REQUIREMENTS: Locate each line in the rows below that contains the string "kern", and copy those lines. Case counts, so uppercase and lowercase letters must match.

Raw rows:
-- begin --
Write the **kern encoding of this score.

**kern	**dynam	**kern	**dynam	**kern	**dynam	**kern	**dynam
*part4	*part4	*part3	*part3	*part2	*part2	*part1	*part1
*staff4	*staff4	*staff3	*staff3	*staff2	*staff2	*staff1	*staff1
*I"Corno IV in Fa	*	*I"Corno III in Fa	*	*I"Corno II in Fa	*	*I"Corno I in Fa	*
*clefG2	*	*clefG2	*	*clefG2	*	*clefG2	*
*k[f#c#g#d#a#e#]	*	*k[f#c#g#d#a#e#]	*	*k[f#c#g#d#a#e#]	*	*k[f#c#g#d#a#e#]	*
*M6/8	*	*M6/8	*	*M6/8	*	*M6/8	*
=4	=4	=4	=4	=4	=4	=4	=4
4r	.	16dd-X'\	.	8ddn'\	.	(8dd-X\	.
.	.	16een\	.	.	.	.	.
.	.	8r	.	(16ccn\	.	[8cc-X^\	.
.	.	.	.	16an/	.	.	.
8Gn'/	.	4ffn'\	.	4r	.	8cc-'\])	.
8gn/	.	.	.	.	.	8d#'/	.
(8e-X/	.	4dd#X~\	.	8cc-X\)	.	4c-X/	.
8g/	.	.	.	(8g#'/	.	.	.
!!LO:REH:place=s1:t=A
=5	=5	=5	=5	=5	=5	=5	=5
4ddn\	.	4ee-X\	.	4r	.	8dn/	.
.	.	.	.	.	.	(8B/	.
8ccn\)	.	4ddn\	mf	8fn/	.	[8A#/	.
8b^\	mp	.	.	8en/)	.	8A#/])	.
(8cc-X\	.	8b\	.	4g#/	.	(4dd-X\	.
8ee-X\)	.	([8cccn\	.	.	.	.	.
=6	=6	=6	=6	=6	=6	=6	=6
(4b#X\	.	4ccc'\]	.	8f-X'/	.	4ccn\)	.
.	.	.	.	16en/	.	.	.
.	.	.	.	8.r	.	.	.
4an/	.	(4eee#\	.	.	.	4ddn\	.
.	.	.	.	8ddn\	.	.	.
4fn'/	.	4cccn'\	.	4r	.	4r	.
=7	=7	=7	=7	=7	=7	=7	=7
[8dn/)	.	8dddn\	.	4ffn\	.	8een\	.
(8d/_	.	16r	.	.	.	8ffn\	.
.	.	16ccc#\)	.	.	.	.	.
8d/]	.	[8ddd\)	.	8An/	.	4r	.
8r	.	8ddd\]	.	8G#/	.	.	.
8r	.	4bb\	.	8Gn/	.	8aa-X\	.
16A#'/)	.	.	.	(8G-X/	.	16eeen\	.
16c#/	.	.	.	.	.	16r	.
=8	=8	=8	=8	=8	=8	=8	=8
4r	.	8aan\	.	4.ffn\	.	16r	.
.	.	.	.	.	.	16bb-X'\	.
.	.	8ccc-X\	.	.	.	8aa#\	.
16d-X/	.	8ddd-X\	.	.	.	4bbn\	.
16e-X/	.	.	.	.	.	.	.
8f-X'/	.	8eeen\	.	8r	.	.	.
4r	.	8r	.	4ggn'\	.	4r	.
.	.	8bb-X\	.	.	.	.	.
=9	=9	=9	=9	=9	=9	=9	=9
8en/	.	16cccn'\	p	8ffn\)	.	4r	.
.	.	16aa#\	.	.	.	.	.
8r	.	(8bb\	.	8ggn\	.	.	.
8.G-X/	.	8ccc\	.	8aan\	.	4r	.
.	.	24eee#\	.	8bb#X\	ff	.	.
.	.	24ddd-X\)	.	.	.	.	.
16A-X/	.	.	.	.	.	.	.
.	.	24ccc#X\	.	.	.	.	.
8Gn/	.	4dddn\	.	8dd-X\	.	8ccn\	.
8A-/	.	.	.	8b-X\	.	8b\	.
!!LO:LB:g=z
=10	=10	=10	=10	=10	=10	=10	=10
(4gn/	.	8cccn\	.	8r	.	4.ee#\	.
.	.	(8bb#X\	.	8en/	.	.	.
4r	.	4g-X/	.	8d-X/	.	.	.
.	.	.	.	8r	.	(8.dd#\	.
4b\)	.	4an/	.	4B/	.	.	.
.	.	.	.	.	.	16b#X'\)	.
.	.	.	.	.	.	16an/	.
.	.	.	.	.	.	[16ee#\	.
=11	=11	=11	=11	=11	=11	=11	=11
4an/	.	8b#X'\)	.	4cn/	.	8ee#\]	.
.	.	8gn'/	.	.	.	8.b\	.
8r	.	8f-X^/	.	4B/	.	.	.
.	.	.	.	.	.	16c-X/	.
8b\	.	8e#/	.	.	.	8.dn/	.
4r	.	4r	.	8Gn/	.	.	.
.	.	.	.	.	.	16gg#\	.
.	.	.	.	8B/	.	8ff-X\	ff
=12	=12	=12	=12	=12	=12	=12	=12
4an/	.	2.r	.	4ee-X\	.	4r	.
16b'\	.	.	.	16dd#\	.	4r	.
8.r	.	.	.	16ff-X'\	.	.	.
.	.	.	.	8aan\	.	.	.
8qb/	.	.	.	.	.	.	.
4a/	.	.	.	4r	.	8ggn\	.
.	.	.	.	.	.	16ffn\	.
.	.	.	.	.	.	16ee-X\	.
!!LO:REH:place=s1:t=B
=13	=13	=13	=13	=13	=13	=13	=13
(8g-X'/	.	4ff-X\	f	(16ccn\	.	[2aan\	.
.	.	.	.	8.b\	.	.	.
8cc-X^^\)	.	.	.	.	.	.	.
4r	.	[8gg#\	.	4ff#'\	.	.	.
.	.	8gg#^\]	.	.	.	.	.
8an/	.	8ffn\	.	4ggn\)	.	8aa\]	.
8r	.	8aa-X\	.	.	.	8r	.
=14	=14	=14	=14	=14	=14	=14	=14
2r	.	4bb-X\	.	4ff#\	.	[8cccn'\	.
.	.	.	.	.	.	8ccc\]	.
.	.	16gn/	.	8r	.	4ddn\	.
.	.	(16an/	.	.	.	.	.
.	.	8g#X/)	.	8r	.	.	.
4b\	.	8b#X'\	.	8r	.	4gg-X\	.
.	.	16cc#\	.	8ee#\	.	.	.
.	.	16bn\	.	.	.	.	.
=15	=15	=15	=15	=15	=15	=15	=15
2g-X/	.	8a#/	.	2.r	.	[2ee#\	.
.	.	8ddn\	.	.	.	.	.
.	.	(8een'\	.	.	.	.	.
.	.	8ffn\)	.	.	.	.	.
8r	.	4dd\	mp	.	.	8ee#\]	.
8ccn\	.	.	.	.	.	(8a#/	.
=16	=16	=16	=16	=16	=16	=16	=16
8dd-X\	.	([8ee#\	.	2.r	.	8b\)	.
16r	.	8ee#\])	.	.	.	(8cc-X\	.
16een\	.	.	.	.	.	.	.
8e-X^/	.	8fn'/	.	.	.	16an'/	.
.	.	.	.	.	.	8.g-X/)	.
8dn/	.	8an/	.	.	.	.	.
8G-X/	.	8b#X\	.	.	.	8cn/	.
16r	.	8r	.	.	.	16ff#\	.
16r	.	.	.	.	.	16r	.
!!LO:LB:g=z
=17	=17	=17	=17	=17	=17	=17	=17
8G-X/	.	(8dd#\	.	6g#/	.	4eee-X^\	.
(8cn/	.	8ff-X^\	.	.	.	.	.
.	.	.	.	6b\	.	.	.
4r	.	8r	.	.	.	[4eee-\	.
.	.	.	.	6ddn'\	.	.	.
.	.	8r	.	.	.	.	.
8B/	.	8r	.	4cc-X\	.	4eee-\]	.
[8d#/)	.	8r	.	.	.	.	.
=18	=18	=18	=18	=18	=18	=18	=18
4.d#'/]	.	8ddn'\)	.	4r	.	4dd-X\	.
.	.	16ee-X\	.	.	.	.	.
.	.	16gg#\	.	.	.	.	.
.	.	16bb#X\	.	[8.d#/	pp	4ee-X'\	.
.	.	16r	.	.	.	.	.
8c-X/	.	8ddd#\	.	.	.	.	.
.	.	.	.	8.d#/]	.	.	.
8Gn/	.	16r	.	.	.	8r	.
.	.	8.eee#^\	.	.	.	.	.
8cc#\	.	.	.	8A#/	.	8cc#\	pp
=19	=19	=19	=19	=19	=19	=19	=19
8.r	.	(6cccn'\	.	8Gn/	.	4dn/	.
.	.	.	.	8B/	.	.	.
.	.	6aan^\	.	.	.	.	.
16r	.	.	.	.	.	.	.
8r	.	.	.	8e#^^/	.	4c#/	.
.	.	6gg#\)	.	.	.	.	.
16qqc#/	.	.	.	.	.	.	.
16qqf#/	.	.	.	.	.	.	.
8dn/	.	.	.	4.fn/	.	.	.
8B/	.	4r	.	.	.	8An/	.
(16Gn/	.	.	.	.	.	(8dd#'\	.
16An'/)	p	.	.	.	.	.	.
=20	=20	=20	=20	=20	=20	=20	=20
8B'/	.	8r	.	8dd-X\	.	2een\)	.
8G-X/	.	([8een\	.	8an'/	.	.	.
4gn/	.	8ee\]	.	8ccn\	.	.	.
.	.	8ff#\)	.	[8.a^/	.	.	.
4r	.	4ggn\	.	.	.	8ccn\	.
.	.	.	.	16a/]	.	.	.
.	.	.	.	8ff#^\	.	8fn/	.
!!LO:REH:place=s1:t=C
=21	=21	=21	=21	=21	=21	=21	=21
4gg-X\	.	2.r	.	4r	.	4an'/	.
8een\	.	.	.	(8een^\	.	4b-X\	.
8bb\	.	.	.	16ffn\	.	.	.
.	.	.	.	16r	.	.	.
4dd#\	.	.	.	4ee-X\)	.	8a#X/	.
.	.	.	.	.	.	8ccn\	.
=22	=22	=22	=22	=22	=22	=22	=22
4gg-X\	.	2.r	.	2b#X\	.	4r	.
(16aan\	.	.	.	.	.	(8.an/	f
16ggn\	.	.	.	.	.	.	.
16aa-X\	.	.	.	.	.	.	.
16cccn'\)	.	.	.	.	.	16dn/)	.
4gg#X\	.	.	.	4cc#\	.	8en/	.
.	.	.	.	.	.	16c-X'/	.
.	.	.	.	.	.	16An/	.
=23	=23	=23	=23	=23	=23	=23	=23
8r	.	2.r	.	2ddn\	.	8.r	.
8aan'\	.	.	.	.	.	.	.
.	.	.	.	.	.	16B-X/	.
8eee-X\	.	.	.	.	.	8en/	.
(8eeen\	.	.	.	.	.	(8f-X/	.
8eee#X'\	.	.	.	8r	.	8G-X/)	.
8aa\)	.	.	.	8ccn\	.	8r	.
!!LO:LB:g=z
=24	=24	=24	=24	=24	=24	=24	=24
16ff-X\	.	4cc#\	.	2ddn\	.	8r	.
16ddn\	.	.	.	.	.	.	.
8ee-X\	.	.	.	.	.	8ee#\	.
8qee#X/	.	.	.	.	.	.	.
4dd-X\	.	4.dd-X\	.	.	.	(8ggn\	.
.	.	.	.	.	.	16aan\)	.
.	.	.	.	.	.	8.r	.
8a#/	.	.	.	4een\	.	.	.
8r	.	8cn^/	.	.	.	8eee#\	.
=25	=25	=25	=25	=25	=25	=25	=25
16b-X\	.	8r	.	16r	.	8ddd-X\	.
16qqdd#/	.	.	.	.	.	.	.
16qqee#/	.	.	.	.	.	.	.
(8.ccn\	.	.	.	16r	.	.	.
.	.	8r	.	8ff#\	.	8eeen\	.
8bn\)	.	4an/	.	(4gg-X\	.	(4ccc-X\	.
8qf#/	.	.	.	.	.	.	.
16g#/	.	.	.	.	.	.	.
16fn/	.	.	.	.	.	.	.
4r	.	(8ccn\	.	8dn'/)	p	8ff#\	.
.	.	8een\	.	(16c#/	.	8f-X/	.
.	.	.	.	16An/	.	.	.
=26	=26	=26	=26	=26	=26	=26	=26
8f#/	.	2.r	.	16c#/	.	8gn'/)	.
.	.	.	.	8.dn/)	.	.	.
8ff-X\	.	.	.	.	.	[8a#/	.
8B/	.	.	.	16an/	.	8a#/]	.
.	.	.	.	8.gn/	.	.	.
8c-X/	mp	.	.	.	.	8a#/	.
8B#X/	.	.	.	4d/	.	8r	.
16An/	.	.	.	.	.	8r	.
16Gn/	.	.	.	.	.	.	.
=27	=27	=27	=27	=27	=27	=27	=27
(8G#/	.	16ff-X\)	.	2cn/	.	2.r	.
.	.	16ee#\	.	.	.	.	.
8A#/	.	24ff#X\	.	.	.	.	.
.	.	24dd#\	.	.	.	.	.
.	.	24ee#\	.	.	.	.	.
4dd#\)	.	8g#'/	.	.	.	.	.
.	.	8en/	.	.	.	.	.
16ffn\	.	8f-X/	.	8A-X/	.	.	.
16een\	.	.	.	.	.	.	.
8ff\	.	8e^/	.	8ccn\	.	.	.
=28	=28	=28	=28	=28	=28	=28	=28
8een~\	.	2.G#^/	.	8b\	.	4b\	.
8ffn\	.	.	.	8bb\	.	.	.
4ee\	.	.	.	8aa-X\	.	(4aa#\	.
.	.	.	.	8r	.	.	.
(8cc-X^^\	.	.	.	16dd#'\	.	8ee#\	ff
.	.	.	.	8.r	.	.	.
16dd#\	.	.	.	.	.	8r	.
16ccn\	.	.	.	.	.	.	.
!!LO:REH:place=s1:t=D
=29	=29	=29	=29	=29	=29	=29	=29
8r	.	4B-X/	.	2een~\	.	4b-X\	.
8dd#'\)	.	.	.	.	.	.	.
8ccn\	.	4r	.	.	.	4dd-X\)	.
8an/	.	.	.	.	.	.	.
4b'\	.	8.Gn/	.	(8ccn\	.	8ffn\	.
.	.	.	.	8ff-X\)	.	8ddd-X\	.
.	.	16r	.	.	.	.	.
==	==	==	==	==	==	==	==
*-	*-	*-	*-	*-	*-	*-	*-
-- end --
ANSWER TO THIS PROBLEM:
Write the **kern encoding of this score.
**kern	**dynam	**kern	**dynam	**kern	**dynam	**kern	**dynam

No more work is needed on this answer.